#### Given data:
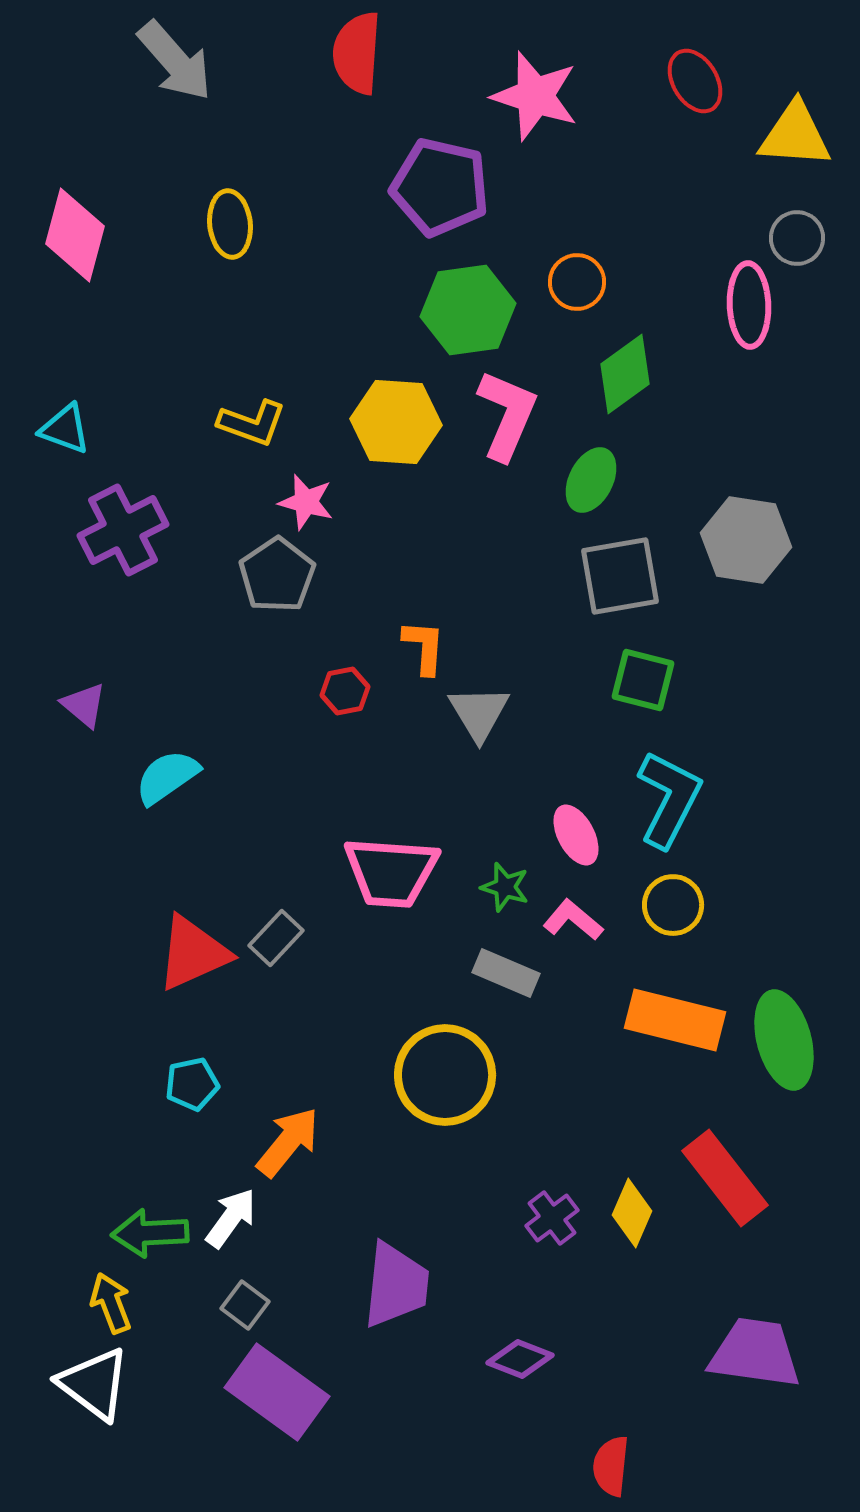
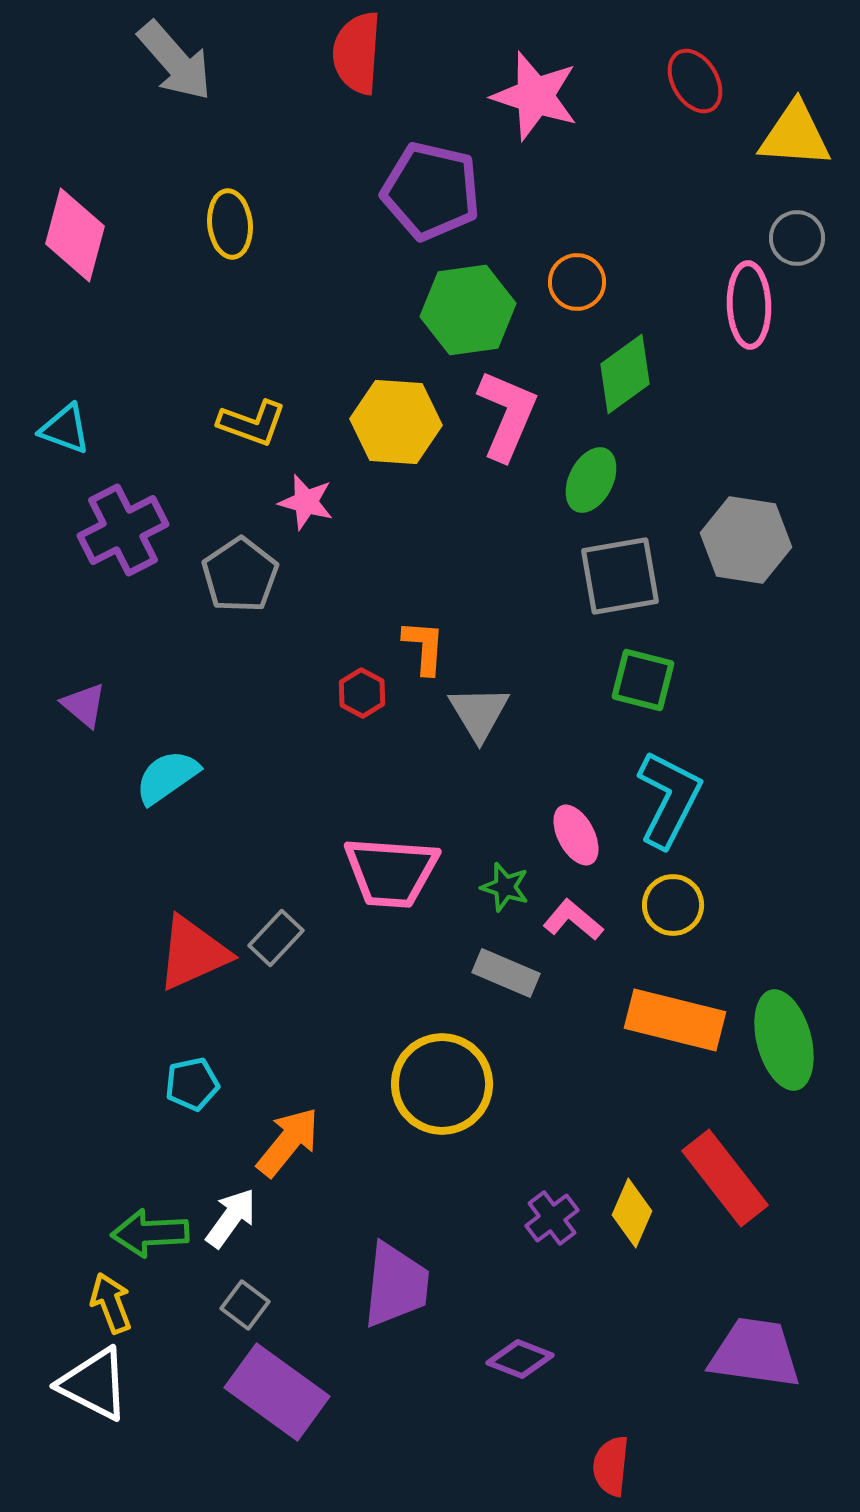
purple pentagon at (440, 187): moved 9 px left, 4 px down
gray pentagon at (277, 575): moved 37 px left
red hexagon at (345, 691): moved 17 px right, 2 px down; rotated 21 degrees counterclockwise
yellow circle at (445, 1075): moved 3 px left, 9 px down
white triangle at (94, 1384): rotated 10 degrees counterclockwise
---
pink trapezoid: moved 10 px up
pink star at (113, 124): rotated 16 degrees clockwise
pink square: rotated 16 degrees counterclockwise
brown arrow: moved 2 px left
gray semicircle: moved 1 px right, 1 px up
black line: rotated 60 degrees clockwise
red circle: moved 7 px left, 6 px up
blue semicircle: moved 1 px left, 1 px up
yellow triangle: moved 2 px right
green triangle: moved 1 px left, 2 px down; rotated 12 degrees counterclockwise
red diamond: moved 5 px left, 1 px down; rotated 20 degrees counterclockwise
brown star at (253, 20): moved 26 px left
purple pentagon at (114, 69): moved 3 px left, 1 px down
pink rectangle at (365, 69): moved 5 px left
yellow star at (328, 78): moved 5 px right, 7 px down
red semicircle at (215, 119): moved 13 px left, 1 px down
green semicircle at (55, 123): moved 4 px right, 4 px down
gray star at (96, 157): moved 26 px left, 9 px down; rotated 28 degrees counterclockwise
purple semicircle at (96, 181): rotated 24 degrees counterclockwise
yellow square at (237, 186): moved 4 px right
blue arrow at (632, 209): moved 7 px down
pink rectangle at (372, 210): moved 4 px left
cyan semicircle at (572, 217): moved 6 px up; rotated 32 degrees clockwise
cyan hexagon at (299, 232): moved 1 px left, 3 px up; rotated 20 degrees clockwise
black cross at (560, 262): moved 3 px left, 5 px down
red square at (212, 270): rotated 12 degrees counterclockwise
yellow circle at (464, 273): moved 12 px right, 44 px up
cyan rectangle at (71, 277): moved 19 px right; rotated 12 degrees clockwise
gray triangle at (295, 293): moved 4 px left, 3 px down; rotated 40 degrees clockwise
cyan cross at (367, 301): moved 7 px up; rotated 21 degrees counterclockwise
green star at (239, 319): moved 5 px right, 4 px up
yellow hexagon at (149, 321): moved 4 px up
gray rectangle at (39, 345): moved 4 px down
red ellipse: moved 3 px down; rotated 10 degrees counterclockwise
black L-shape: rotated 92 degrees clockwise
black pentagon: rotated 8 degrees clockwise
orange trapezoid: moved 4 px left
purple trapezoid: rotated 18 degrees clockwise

#### Goal of the exercise:
Give the number of lines in the entries above that include the word "purple", and nothing more.

#### Written answer:
4